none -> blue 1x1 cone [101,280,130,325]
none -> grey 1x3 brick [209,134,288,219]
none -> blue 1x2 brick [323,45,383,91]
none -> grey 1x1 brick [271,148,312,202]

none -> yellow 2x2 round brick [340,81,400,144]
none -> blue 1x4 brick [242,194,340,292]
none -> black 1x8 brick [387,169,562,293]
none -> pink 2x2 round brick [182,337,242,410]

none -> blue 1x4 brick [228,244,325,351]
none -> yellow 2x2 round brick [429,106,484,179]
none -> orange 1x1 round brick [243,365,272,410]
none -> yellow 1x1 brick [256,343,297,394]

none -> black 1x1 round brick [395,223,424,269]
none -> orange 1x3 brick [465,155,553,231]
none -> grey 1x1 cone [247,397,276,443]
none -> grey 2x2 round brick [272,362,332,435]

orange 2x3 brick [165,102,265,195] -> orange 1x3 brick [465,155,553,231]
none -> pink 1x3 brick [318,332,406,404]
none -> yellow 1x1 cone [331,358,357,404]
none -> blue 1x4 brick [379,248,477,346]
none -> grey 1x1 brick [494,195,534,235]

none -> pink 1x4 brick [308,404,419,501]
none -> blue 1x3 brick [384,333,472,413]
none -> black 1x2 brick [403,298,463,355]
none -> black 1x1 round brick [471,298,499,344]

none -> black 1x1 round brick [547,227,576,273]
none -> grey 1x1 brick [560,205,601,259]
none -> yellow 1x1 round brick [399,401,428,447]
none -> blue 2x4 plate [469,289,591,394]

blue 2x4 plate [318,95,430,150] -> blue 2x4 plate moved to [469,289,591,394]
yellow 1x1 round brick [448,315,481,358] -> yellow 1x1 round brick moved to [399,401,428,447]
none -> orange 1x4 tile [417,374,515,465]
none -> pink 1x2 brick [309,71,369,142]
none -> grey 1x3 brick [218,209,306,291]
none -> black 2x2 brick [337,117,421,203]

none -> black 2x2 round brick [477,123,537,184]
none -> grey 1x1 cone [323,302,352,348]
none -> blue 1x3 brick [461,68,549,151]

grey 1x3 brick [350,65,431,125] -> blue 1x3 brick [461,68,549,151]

--

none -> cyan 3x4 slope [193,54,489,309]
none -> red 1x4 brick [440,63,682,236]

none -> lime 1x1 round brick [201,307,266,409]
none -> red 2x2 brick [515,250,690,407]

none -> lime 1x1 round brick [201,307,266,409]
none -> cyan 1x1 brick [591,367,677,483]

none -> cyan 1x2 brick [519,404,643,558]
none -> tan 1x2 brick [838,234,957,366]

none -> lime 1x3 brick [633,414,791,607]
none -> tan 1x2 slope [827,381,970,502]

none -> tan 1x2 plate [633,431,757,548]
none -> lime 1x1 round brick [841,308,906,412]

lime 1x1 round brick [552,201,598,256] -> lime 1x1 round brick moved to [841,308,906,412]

--

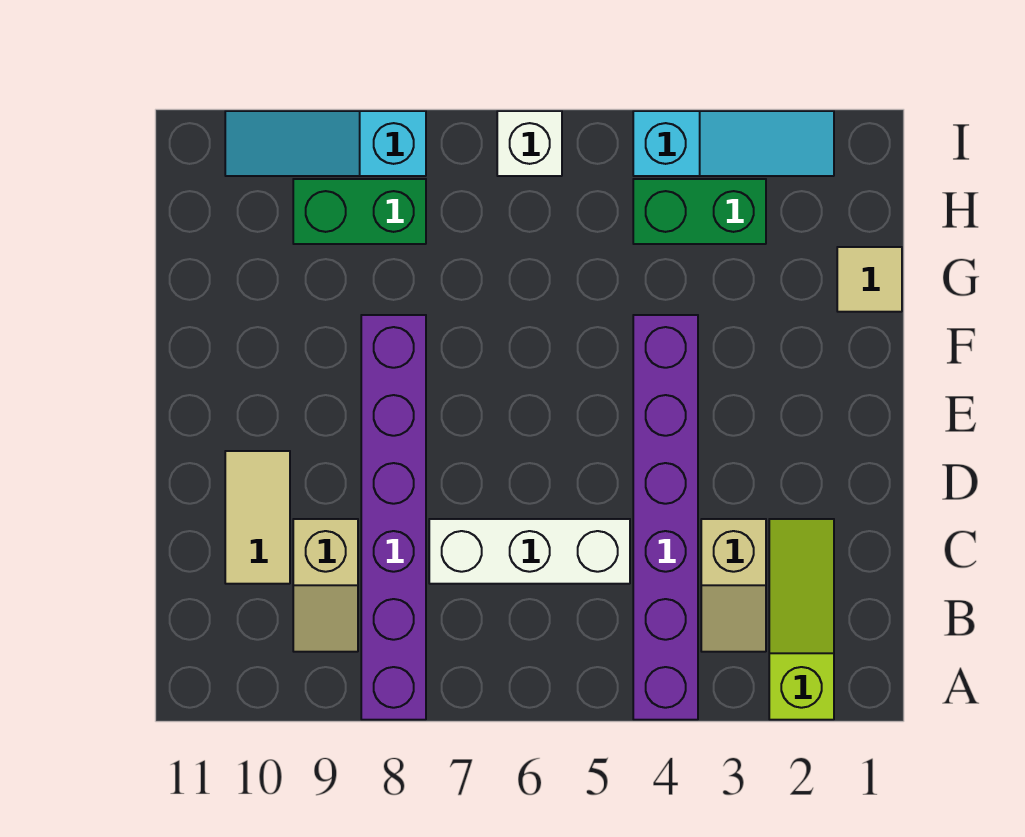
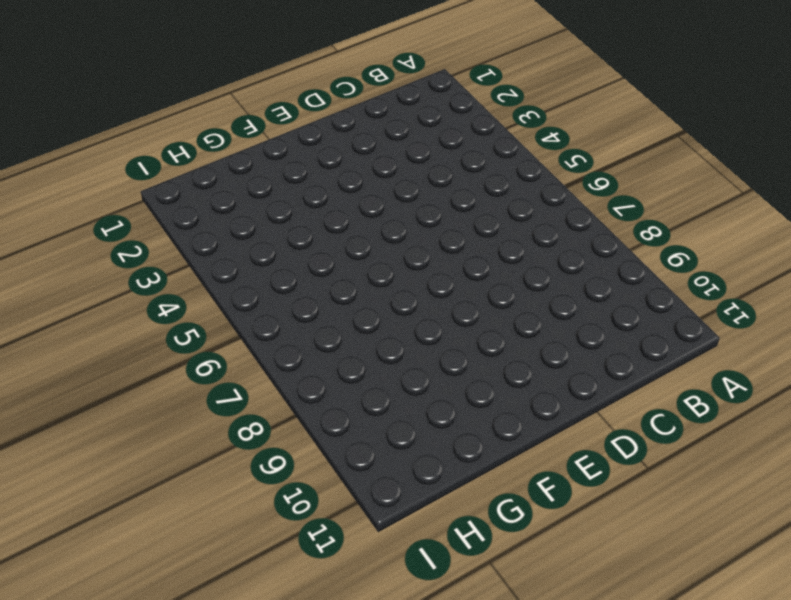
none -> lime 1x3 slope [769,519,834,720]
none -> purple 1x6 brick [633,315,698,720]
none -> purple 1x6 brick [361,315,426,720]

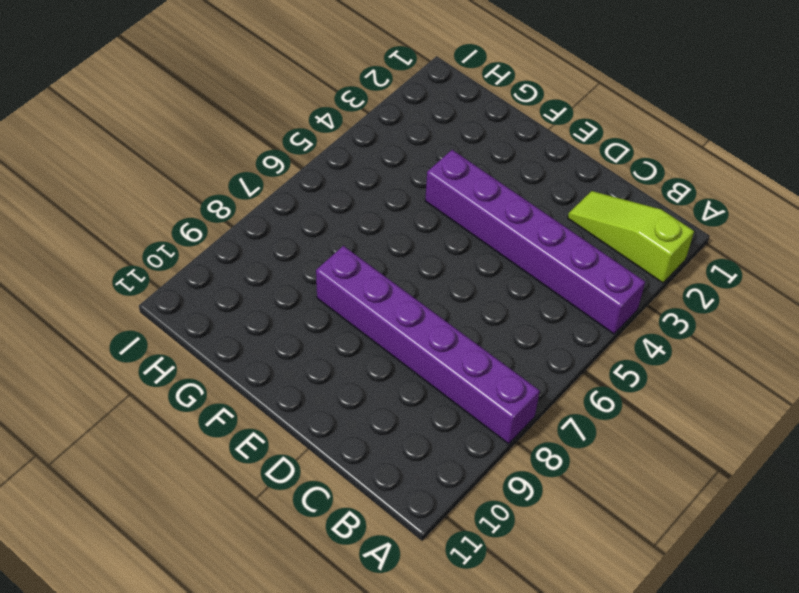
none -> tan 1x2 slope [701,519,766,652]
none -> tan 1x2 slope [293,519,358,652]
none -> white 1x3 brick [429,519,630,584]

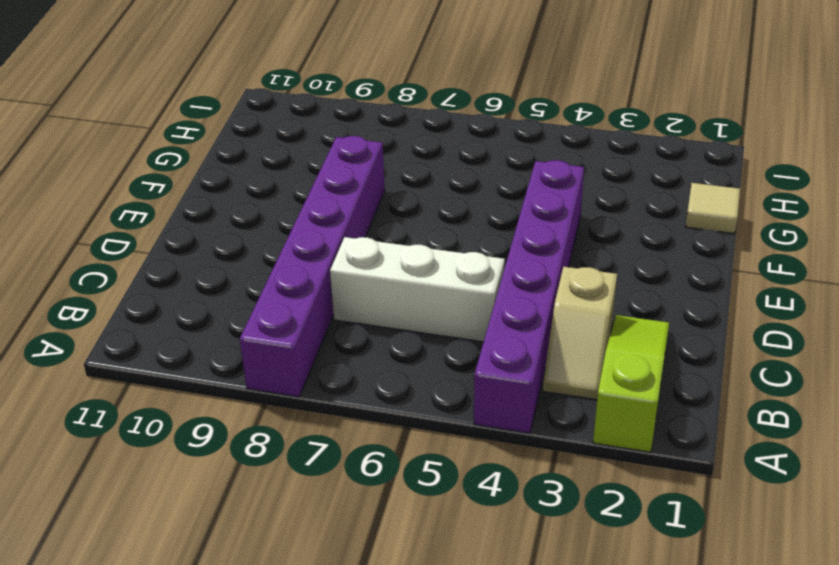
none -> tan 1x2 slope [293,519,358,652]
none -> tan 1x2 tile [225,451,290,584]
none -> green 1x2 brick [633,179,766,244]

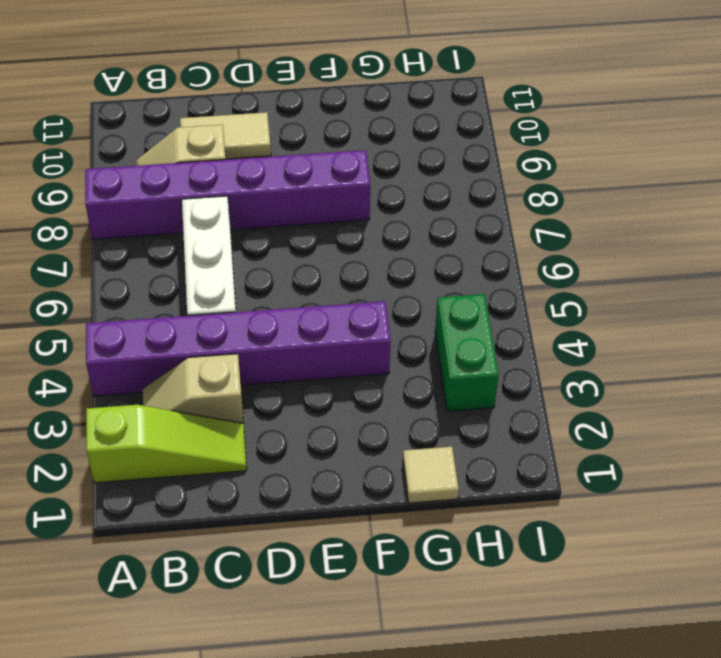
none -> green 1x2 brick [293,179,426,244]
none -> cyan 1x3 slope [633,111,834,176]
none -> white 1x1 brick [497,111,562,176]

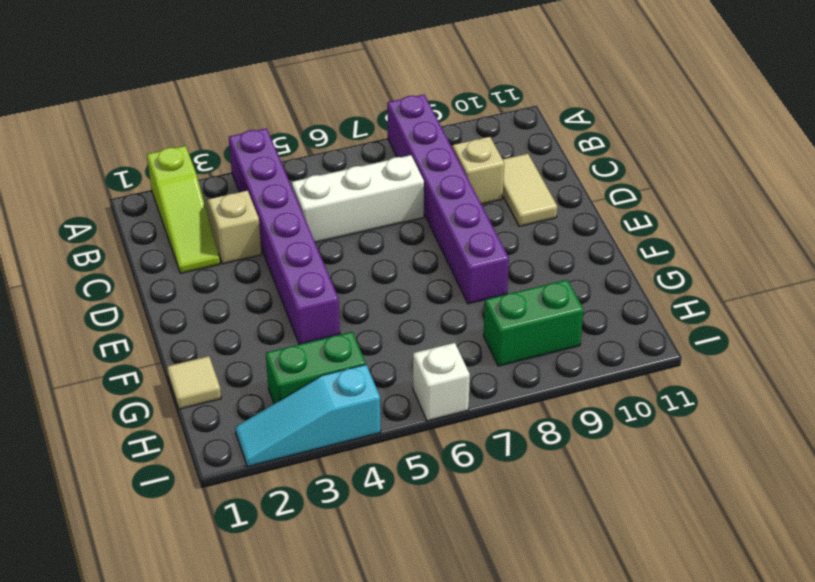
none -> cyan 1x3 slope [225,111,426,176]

--

Exercise prompt = Go through the data and count each line that has the word "white", then give the total alone.

Exercise result = 2